About this task -
All that should be output is the block of lines below from the line with "D8: diode 1N4004" to the line with "R6: 680 (N014, P1/1) -> 680 (N003, P1/1)", both included, exactly as written.
▬▬▬
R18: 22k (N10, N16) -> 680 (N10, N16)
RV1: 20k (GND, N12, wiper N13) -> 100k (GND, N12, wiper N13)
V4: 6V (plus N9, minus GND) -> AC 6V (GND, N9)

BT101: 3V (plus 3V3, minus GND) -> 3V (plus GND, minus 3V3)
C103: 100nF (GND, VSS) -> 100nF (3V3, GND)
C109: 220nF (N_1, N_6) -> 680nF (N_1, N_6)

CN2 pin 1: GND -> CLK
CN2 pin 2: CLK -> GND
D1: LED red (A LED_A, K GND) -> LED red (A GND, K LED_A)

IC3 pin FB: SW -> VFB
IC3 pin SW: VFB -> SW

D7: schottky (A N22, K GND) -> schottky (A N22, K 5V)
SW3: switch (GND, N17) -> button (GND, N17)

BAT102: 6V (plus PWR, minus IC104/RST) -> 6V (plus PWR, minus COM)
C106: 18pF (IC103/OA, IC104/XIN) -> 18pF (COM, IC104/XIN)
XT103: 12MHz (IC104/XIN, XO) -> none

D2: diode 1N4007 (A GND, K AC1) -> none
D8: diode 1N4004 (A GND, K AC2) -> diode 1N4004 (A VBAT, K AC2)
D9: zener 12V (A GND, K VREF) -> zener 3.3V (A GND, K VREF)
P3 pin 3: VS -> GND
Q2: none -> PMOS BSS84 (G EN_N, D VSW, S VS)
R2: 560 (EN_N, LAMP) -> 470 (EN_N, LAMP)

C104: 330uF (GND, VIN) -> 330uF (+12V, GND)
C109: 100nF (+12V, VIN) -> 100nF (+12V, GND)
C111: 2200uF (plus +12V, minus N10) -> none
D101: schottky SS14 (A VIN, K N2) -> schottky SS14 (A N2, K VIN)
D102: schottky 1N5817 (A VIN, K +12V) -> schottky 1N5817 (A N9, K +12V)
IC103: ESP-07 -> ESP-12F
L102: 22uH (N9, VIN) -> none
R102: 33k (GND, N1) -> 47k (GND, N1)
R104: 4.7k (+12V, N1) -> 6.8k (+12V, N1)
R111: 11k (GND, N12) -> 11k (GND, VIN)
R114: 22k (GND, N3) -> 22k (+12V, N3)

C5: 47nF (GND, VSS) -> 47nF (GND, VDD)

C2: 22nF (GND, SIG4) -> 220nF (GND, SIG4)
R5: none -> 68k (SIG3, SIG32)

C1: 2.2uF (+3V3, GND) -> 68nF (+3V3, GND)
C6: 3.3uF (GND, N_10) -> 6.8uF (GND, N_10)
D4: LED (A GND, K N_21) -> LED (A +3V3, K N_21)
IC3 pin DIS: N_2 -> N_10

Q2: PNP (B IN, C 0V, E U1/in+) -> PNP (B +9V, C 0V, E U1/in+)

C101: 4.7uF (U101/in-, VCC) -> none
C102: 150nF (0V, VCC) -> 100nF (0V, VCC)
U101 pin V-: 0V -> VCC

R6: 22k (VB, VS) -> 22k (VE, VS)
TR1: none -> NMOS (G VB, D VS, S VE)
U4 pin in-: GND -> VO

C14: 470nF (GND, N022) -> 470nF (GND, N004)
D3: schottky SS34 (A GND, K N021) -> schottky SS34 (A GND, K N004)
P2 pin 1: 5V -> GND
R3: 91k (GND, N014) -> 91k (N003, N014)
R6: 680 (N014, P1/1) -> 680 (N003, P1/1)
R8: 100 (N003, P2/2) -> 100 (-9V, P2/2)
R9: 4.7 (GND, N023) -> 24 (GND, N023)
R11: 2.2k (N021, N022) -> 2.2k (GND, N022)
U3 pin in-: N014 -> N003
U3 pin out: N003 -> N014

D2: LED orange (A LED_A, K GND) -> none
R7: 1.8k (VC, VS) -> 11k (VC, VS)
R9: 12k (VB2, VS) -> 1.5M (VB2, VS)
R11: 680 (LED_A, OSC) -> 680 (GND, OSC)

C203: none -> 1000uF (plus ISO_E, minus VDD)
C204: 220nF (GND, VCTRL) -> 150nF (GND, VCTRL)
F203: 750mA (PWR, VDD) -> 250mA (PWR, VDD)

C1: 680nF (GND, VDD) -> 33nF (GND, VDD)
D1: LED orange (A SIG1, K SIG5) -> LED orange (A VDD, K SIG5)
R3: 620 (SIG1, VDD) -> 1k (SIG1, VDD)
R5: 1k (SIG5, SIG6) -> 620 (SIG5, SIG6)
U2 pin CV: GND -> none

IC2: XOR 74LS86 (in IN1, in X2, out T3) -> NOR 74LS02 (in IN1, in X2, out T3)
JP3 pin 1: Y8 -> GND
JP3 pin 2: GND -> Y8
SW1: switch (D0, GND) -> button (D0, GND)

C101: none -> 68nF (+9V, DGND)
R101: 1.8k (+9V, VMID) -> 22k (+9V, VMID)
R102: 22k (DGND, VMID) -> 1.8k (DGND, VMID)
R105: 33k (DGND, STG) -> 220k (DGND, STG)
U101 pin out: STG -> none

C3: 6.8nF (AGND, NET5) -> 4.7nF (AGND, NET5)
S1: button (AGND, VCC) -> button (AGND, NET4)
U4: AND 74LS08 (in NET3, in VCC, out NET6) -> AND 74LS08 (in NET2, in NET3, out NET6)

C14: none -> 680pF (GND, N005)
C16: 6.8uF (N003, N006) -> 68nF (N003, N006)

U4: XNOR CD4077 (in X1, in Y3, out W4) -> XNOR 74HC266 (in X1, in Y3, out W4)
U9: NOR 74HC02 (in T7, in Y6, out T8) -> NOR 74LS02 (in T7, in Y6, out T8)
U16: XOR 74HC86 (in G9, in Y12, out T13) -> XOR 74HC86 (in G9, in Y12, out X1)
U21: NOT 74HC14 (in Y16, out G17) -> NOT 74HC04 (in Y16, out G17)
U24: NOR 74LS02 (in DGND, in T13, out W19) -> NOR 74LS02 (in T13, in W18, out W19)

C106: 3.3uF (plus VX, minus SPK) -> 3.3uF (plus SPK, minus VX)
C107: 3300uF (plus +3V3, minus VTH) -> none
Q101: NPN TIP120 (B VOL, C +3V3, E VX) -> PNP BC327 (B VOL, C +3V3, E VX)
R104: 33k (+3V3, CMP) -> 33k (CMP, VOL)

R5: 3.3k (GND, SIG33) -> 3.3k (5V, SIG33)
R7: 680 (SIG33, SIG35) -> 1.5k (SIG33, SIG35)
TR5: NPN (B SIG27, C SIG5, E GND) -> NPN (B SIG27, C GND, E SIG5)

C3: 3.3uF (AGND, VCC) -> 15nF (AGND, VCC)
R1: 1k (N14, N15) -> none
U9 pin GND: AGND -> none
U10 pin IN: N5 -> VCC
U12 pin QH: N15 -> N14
▬▬▬
Response below -
D8: diode 1N4004 (A GND, K AC2) -> diode 1N4004 (A VBAT, K AC2)
D9: zener 12V (A GND, K VREF) -> zener 3.3V (A GND, K VREF)
P3 pin 3: VS -> GND
Q2: none -> PMOS BSS84 (G EN_N, D VSW, S VS)
R2: 560 (EN_N, LAMP) -> 470 (EN_N, LAMP)

C104: 330uF (GND, VIN) -> 330uF (+12V, GND)
C109: 100nF (+12V, VIN) -> 100nF (+12V, GND)
C111: 2200uF (plus +12V, minus N10) -> none
D101: schottky SS14 (A VIN, K N2) -> schottky SS14 (A N2, K VIN)
D102: schottky 1N5817 (A VIN, K +12V) -> schottky 1N5817 (A N9, K +12V)
IC103: ESP-07 -> ESP-12F
L102: 22uH (N9, VIN) -> none
R102: 33k (GND, N1) -> 47k (GND, N1)
R104: 4.7k (+12V, N1) -> 6.8k (+12V, N1)
R111: 11k (GND, N12) -> 11k (GND, VIN)
R114: 22k (GND, N3) -> 22k (+12V, N3)

C5: 47nF (GND, VSS) -> 47nF (GND, VDD)

C2: 22nF (GND, SIG4) -> 220nF (GND, SIG4)
R5: none -> 68k (SIG3, SIG32)

C1: 2.2uF (+3V3, GND) -> 68nF (+3V3, GND)
C6: 3.3uF (GND, N_10) -> 6.8uF (GND, N_10)
D4: LED (A GND, K N_21) -> LED (A +3V3, K N_21)
IC3 pin DIS: N_2 -> N_10

Q2: PNP (B IN, C 0V, E U1/in+) -> PNP (B +9V, C 0V, E U1/in+)

C101: 4.7uF (U101/in-, VCC) -> none
C102: 150nF (0V, VCC) -> 100nF (0V, VCC)
U101 pin V-: 0V -> VCC

R6: 22k (VB, VS) -> 22k (VE, VS)
TR1: none -> NMOS (G VB, D VS, S VE)
U4 pin in-: GND -> VO

C14: 470nF (GND, N022) -> 470nF (GND, N004)
D3: schottky SS34 (A GND, K N021) -> schottky SS34 (A GND, K N004)
P2 pin 1: 5V -> GND
R3: 91k (GND, N014) -> 91k (N003, N014)
R6: 680 (N014, P1/1) -> 680 (N003, P1/1)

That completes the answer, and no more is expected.